(Stored entries)

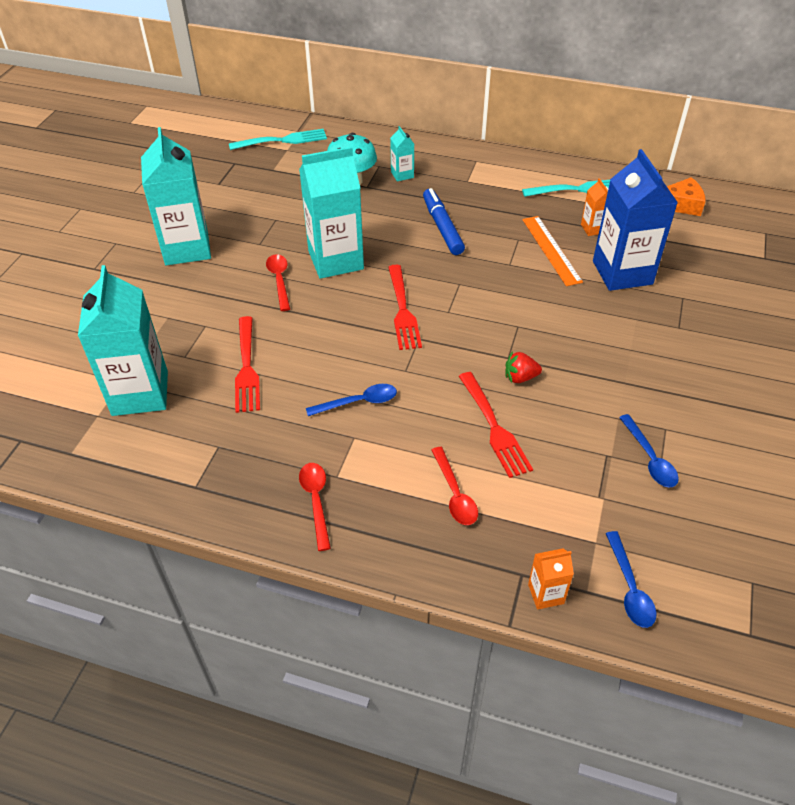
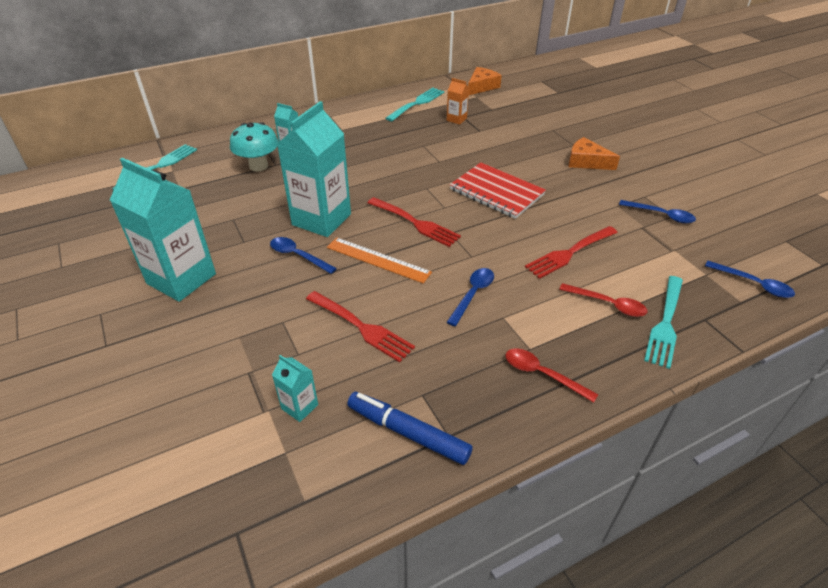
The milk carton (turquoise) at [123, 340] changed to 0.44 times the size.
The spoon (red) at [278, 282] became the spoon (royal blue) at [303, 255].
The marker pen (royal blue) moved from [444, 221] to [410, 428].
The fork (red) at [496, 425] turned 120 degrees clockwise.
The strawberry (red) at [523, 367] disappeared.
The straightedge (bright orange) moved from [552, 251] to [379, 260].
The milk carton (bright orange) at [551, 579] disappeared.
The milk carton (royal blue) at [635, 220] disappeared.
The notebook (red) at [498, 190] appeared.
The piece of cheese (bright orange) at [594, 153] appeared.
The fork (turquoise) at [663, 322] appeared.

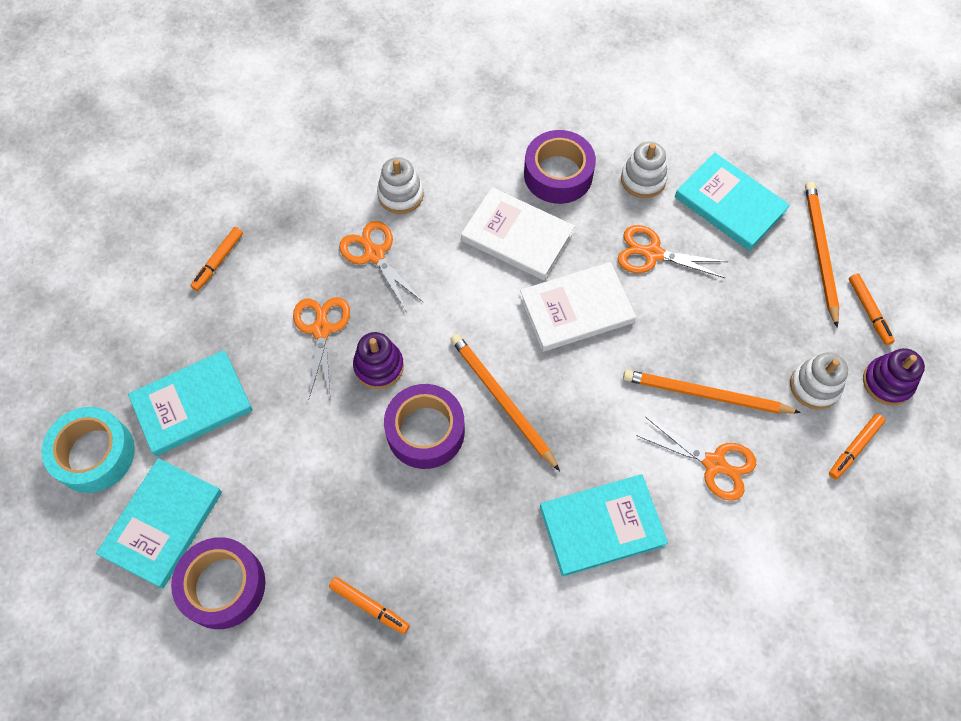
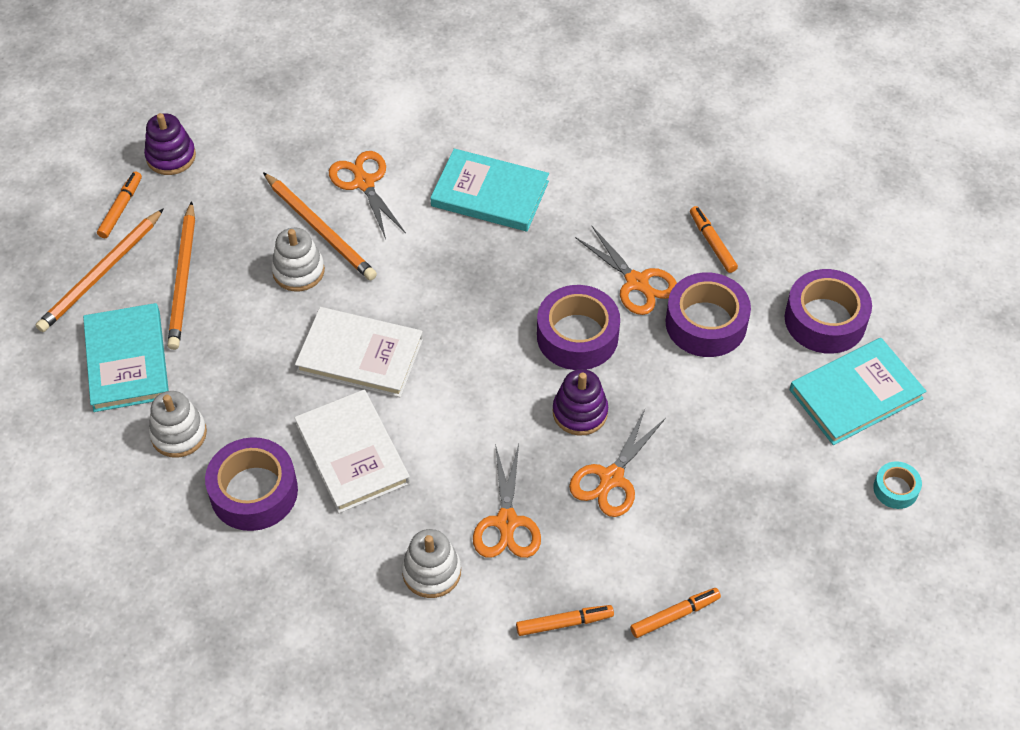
The sticky tape (turquoise) at [88, 450] changed to 0.51 times the size.
The book (turquoise) at [190, 403] disappeared.
The pencil (bright orange) moved from [505, 402] to [181, 275].
The shears (bright orange) moved from [673, 251] to [626, 270].
The stacking toy (snow-white) moved from [819, 380] to [298, 259].
The marker pen (bright orange) moved from [857, 446] to [565, 620].
The sticky tape (purple) at [708, 314] appeared.

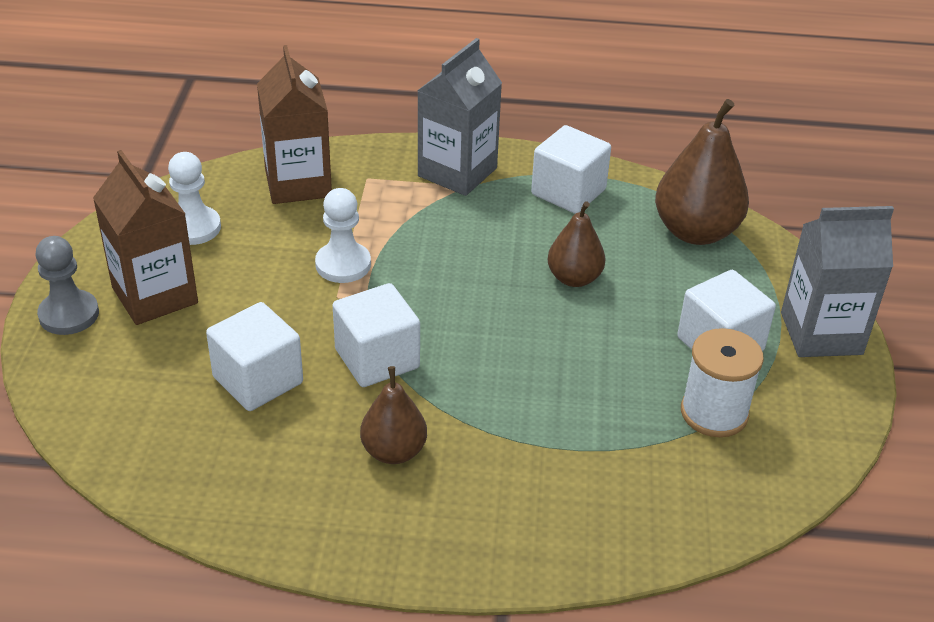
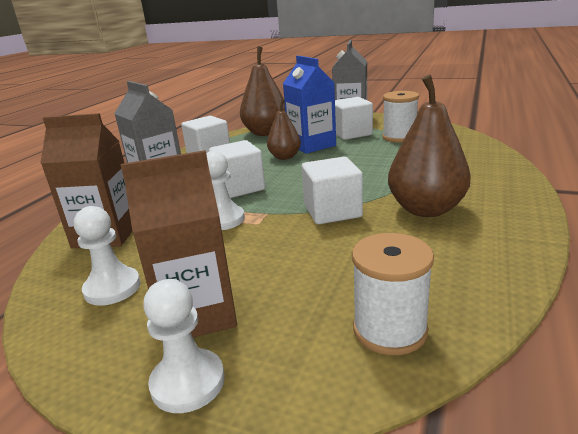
The game pawn (gray) at [67, 285] became the game pawn (snow-white) at [184, 346].
The cube (snow-white) moved from [254, 356] to [237, 169].
The pear (brown) at [393, 415] changed to 1.66 times the size.
The milk carton (royal blue) at [309, 105] appeared.
The spool (snow-white) at [393, 294] appeared.

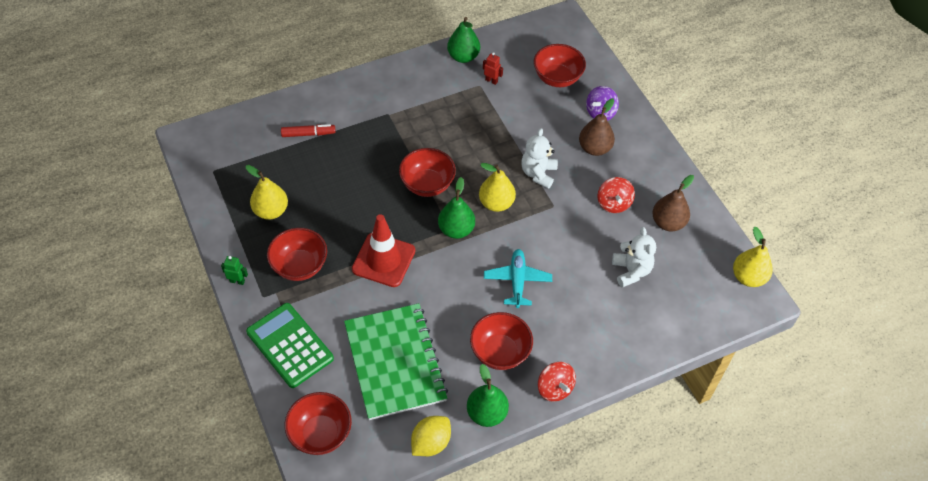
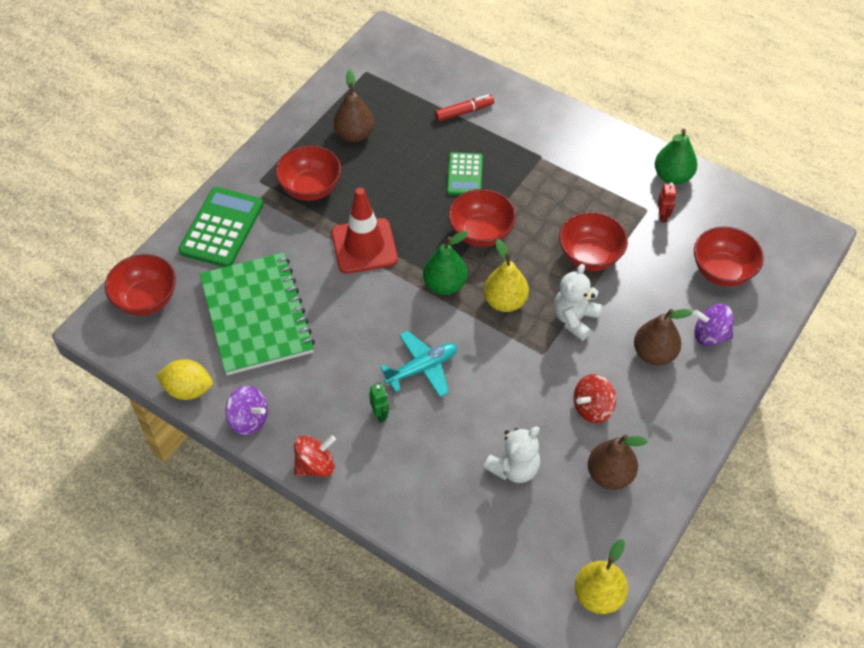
The toy robot (emerald) moved from [234, 270] to [379, 403].
The pear (bright yellow) at [267, 192] became the pear (brown) at [353, 106].
The marker pen (red) at [308, 130] turned 75 degrees counterclockwise.
The notebook (emerald) at [396, 361] turned 60 degrees counterclockwise.
The pear (emerald) at [488, 395] was replaced by the whirligig (purple) at [246, 410].
The deep dish (red) moved from [501, 341] to [593, 241].
The teddy (snow-white) at [539, 158] turned 45 degrees counterclockwise.
The whirligig (red) at [557, 382] turned 150 degrees counterclockwise.
The calculator (emerald) at [465, 174] appeared.

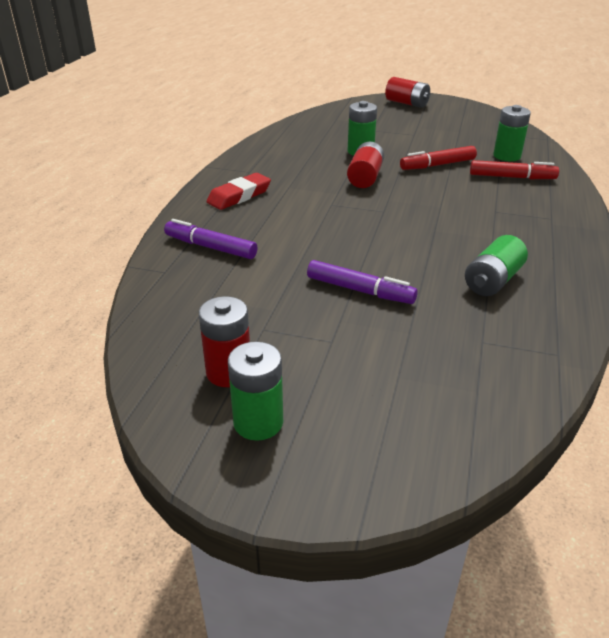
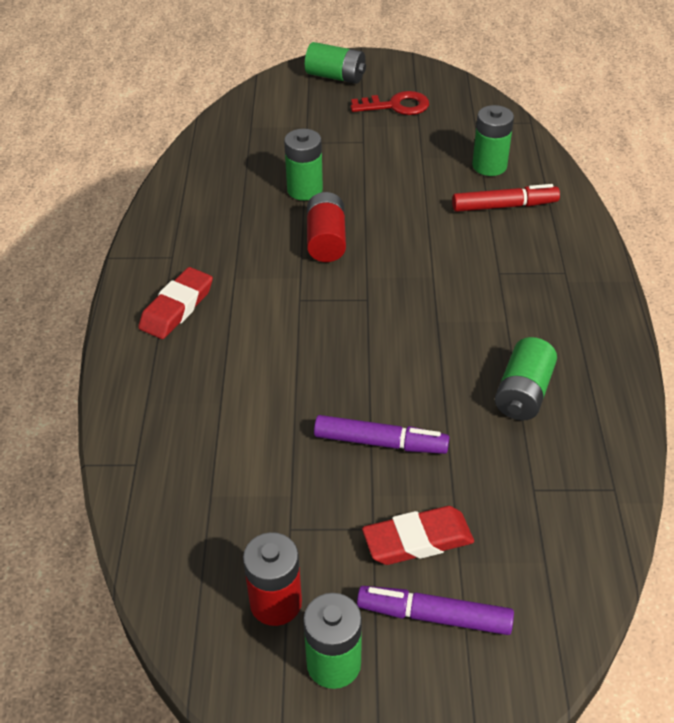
The marker pen (purple) moved from [211, 239] to [435, 610].
The power cell (red) at [407, 92] became the power cell (emerald) at [335, 63].
The marker pen (red) at [438, 158] disappeared.
The latchkey (red) at [390, 103] appeared.
The eraser (red) at [418, 535] appeared.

* **EXERCISE GOAL**
Write out every entry above exactly, minus the pictures.

* **WRITTEN SOLUTION**
The milk carton (turquoise) at [123, 340] changed to 0.44 times the size.
The spoon (red) at [278, 282] became the spoon (royal blue) at [303, 255].
The marker pen (royal blue) moved from [444, 221] to [410, 428].
The fork (red) at [496, 425] turned 120 degrees clockwise.
The strawberry (red) at [523, 367] disappeared.
The straightedge (bright orange) moved from [552, 251] to [379, 260].
The milk carton (bright orange) at [551, 579] disappeared.
The milk carton (royal blue) at [635, 220] disappeared.
The notebook (red) at [498, 190] appeared.
The piece of cheese (bright orange) at [594, 153] appeared.
The fork (turquoise) at [663, 322] appeared.

The sticky tape (turquoise) at [88, 450] changed to 0.51 times the size.
The book (turquoise) at [190, 403] disappeared.
The pencil (bright orange) moved from [505, 402] to [181, 275].
The shears (bright orange) moved from [673, 251] to [626, 270].
The stacking toy (snow-white) moved from [819, 380] to [298, 259].
The marker pen (bright orange) moved from [857, 446] to [565, 620].
The sticky tape (purple) at [708, 314] appeared.

The game pawn (gray) at [67, 285] became the game pawn (snow-white) at [184, 346].
The cube (snow-white) moved from [254, 356] to [237, 169].
The pear (brown) at [393, 415] changed to 1.66 times the size.
The milk carton (royal blue) at [309, 105] appeared.
The spool (snow-white) at [393, 294] appeared.

The toy robot (emerald) moved from [234, 270] to [379, 403].
The pear (bright yellow) at [267, 192] became the pear (brown) at [353, 106].
The marker pen (red) at [308, 130] turned 75 degrees counterclockwise.
The notebook (emerald) at [396, 361] turned 60 degrees counterclockwise.
The pear (emerald) at [488, 395] was replaced by the whirligig (purple) at [246, 410].
The deep dish (red) moved from [501, 341] to [593, 241].
The teddy (snow-white) at [539, 158] turned 45 degrees counterclockwise.
The whirligig (red) at [557, 382] turned 150 degrees counterclockwise.
The calculator (emerald) at [465, 174] appeared.

The marker pen (purple) moved from [211, 239] to [435, 610].
The power cell (red) at [407, 92] became the power cell (emerald) at [335, 63].
The marker pen (red) at [438, 158] disappeared.
The latchkey (red) at [390, 103] appeared.
The eraser (red) at [418, 535] appeared.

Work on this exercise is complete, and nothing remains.